--- Input material Enclosed Below ---
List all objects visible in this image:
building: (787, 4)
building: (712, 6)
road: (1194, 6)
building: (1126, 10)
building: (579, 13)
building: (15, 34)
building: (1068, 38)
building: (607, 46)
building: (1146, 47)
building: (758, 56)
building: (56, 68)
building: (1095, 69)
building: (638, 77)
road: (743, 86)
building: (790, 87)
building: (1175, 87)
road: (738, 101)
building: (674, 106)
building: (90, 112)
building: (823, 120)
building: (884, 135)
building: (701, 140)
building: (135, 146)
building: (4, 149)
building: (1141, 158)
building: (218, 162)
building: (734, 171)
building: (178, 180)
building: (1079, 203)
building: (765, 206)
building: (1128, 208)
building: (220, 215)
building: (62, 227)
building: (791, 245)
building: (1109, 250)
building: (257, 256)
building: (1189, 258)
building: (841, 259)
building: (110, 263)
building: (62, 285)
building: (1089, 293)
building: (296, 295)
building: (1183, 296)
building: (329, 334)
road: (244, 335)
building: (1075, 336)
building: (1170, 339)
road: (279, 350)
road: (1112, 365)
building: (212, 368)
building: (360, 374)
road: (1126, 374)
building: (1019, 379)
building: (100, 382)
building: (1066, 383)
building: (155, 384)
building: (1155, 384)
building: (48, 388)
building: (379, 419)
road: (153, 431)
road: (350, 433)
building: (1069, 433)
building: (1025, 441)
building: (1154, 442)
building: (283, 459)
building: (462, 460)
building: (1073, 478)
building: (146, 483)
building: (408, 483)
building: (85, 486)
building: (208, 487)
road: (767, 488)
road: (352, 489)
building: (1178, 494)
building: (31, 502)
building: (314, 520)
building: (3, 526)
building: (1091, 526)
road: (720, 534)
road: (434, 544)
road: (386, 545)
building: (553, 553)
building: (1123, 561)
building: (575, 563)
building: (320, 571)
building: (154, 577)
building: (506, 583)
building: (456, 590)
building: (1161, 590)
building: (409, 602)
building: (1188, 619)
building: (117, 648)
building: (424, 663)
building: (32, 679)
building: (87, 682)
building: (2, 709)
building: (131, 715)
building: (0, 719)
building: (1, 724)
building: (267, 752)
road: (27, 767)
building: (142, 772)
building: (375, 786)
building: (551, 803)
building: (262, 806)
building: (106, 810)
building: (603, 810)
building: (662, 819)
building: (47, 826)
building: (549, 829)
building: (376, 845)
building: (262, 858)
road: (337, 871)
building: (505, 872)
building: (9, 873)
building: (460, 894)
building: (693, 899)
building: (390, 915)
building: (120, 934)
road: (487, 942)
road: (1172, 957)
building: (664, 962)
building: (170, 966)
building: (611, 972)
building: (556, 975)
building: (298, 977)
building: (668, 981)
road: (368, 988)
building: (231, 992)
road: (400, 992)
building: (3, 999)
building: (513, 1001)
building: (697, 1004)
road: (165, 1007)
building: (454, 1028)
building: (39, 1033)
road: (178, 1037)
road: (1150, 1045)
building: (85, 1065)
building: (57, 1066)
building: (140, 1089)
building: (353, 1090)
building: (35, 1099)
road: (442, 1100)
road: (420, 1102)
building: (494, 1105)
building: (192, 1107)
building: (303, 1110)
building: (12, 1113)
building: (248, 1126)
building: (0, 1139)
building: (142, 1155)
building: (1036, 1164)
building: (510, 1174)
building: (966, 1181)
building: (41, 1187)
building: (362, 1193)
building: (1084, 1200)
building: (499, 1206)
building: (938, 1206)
--- End of Enclosed Input material ---
The records shown above should be given again word for word.

List all objects visible in this image:
building: (787, 4)
building: (712, 6)
road: (1194, 6)
building: (1126, 10)
building: (579, 13)
building: (15, 34)
building: (1068, 38)
building: (607, 46)
building: (1146, 47)
building: (758, 56)
building: (56, 68)
building: (1095, 69)
building: (638, 77)
road: (743, 86)
building: (790, 87)
building: (1175, 87)
road: (738, 101)
building: (674, 106)
building: (90, 112)
building: (823, 120)
building: (884, 135)
building: (701, 140)
building: (135, 146)
building: (4, 149)
building: (1141, 158)
building: (218, 162)
building: (734, 171)
building: (178, 180)
building: (1079, 203)
building: (765, 206)
building: (1128, 208)
building: (220, 215)
building: (62, 227)
building: (791, 245)
building: (1109, 250)
building: (257, 256)
building: (1189, 258)
building: (841, 259)
building: (110, 263)
building: (62, 285)
building: (1089, 293)
building: (296, 295)
building: (1183, 296)
building: (329, 334)
road: (244, 335)
building: (1075, 336)
building: (1170, 339)
road: (279, 350)
road: (1112, 365)
building: (212, 368)
building: (360, 374)
road: (1126, 374)
building: (1019, 379)
building: (100, 382)
building: (1066, 383)
building: (155, 384)
building: (1155, 384)
building: (48, 388)
building: (379, 419)
road: (153, 431)
road: (350, 433)
building: (1069, 433)
building: (1025, 441)
building: (1154, 442)
building: (283, 459)
building: (462, 460)
building: (1073, 478)
building: (146, 483)
building: (408, 483)
building: (85, 486)
building: (208, 487)
road: (767, 488)
road: (352, 489)
building: (1178, 494)
building: (31, 502)
building: (314, 520)
building: (3, 526)
building: (1091, 526)
road: (720, 534)
road: (434, 544)
road: (386, 545)
building: (553, 553)
building: (1123, 561)
building: (575, 563)
building: (320, 571)
building: (154, 577)
building: (506, 583)
building: (456, 590)
building: (1161, 590)
building: (409, 602)
building: (1188, 619)
building: (117, 648)
building: (424, 663)
building: (32, 679)
building: (87, 682)
building: (2, 709)
building: (131, 715)
building: (0, 719)
building: (1, 724)
building: (267, 752)
road: (27, 767)
building: (142, 772)
building: (375, 786)
building: (551, 803)
building: (262, 806)
building: (106, 810)
building: (603, 810)
building: (662, 819)
building: (47, 826)
building: (549, 829)
building: (376, 845)
building: (262, 858)
road: (337, 871)
building: (505, 872)
building: (9, 873)
building: (460, 894)
building: (693, 899)
building: (390, 915)
building: (120, 934)
road: (487, 942)
road: (1172, 957)
building: (664, 962)
building: (170, 966)
building: (611, 972)
building: (556, 975)
building: (298, 977)
building: (668, 981)
road: (368, 988)
building: (231, 992)
road: (400, 992)
building: (3, 999)
building: (513, 1001)
building: (697, 1004)
road: (165, 1007)
building: (454, 1028)
building: (39, 1033)
road: (178, 1037)
road: (1150, 1045)
building: (85, 1065)
building: (57, 1066)
building: (140, 1089)
building: (353, 1090)
building: (35, 1099)
road: (442, 1100)
road: (420, 1102)
building: (494, 1105)
building: (192, 1107)
building: (303, 1110)
building: (12, 1113)
building: (248, 1126)
building: (0, 1139)
building: (142, 1155)
building: (1036, 1164)
building: (510, 1174)
building: (966, 1181)
building: (41, 1187)
building: (362, 1193)
building: (1084, 1200)
building: (499, 1206)
building: (938, 1206)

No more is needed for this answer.